▶ What is needed
Return each line of the data that follows exactly as it reads.

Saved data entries
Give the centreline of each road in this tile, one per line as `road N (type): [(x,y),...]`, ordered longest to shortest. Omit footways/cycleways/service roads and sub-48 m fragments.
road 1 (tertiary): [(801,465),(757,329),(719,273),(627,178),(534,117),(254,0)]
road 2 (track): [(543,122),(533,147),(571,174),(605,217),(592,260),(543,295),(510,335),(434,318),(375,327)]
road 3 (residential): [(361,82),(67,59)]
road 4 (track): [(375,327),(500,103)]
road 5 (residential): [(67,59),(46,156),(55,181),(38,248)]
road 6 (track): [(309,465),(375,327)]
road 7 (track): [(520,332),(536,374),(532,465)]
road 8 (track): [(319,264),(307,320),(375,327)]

▶ Solution to this problem
Give the centreline of each road in this tile, one per line as `road N (type): [(x,y),...]`, ordered longest to shortest. Omit footways/cycleways/service roads and sub-48 m fragments.
road 1 (tertiary): [(801,465),(757,329),(719,273),(627,178),(534,117),(254,0)]
road 2 (track): [(543,122),(533,147),(571,174),(605,217),(592,260),(543,295),(510,335),(434,318),(375,327)]
road 3 (residential): [(361,82),(67,59)]
road 4 (track): [(375,327),(500,103)]
road 5 (residential): [(67,59),(46,156),(55,181),(38,248)]
road 6 (track): [(309,465),(375,327)]
road 7 (track): [(520,332),(536,374),(532,465)]
road 8 (track): [(319,264),(307,320),(375,327)]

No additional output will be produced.